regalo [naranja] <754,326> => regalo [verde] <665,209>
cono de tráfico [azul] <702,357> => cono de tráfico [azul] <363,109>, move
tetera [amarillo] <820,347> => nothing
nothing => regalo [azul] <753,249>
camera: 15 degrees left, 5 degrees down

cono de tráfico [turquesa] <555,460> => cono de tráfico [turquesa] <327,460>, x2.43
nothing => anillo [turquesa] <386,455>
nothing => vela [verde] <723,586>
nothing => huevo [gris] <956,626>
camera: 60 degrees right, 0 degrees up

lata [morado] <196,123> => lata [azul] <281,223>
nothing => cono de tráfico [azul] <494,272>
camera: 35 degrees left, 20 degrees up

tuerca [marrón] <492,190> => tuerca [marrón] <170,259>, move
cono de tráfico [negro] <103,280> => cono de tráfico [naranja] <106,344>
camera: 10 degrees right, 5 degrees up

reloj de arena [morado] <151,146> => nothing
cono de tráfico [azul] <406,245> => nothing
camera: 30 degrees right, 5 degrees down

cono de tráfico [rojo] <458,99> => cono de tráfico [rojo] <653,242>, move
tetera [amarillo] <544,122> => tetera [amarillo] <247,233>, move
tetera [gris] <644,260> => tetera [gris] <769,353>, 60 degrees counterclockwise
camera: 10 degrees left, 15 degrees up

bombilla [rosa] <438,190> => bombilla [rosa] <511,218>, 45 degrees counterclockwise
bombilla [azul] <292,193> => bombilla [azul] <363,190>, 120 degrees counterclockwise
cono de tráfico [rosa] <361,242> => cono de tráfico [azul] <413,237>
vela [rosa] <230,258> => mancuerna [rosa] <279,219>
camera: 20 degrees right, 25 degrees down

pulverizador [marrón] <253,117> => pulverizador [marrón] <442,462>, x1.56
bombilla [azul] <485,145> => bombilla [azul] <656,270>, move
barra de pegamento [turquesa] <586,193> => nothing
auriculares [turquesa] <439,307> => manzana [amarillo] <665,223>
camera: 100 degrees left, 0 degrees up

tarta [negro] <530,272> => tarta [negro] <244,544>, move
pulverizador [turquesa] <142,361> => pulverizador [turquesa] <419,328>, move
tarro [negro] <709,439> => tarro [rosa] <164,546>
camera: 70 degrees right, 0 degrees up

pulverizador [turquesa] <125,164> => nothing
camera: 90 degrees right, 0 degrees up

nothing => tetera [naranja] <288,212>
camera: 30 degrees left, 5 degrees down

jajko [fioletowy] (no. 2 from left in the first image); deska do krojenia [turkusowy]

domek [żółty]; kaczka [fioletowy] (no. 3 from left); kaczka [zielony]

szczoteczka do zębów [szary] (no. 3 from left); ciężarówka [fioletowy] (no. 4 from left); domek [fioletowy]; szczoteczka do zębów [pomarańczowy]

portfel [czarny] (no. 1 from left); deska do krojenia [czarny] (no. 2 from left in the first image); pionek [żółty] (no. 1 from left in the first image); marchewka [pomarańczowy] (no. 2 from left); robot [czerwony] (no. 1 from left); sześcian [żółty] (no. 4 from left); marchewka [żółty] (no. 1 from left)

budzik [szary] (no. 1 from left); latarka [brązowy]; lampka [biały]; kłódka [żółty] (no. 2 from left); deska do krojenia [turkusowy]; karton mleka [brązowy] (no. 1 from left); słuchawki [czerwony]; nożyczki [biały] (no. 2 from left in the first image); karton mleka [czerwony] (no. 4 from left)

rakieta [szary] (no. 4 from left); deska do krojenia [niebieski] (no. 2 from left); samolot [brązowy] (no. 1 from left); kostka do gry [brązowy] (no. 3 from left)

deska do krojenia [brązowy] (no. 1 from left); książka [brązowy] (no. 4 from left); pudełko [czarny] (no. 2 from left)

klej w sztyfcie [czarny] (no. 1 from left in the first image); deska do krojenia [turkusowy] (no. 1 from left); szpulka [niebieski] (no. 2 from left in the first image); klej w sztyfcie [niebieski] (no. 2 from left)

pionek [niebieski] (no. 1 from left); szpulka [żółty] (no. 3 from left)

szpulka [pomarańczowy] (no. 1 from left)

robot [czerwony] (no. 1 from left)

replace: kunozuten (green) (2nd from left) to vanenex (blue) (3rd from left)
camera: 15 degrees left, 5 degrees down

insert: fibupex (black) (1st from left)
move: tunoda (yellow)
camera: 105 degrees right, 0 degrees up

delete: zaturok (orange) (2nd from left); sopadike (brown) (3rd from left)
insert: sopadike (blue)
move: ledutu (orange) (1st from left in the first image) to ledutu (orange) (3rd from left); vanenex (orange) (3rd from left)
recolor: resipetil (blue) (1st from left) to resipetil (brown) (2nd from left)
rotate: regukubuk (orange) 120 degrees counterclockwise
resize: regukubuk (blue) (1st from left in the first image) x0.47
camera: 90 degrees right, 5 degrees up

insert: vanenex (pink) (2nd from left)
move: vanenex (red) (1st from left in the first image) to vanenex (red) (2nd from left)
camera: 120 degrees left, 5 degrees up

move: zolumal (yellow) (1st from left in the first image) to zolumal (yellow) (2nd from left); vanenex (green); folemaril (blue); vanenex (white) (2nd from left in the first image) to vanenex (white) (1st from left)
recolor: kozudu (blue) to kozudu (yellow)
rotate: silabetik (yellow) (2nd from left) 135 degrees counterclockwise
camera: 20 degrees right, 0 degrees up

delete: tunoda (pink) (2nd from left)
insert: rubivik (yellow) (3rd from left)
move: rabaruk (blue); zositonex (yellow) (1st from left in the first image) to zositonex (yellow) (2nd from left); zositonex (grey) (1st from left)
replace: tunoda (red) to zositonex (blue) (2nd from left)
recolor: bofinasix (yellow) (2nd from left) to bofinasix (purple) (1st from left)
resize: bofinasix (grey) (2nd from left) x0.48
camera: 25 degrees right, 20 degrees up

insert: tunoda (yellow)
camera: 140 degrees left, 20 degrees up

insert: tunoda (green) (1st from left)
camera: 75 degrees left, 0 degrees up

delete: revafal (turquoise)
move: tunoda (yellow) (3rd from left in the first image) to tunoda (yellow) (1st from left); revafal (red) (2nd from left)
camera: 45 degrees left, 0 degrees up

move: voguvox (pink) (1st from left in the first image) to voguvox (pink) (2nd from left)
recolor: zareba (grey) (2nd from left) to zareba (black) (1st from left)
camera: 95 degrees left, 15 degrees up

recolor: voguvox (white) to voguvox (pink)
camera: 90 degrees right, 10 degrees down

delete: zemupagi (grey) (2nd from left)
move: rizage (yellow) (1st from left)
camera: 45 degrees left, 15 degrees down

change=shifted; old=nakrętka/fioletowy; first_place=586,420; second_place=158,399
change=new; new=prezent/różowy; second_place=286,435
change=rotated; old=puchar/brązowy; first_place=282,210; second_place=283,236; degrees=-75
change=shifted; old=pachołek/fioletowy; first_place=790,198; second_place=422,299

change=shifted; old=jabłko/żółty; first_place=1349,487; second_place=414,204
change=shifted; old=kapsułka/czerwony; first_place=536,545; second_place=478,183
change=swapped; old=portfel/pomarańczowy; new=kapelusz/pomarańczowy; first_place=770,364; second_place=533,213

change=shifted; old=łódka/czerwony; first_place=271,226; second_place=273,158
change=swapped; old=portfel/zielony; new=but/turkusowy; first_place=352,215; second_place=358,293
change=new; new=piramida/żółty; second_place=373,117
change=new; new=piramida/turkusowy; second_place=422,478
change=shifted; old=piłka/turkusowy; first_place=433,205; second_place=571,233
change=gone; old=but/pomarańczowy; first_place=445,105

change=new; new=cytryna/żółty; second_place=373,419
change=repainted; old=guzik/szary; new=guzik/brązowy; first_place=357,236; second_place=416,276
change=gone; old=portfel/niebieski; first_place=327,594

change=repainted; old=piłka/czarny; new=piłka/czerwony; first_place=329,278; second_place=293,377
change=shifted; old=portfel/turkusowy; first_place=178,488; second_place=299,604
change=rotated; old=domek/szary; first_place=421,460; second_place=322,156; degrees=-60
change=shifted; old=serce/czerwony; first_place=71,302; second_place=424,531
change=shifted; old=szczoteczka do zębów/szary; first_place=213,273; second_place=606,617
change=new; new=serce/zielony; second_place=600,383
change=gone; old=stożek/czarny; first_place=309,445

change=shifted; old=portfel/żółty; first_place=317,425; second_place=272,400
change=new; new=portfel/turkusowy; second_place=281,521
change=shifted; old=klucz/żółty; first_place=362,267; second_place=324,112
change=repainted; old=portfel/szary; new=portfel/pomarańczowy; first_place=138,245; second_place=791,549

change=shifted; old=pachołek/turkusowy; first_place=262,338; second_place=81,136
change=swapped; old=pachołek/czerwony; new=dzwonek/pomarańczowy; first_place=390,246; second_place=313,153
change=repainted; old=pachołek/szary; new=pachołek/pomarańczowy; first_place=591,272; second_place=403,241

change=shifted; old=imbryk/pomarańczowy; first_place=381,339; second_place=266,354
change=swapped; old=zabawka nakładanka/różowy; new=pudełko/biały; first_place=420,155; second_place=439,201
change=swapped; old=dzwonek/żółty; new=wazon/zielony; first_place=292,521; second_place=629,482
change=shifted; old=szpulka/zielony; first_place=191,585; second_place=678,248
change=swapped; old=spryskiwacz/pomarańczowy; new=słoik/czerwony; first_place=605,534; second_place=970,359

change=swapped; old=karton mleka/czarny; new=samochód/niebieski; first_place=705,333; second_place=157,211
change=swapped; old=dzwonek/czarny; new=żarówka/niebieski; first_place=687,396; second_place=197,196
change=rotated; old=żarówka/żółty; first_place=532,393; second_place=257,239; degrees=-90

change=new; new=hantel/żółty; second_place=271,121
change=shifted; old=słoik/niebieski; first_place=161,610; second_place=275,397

☆ ☆ ☆ ☆

Only lines that contain "regalo" are needed, so copy each of them from the data.

REPLY
regalo [naranja] <754,326> => regalo [verde] <665,209>
nothing => regalo [azul] <753,249>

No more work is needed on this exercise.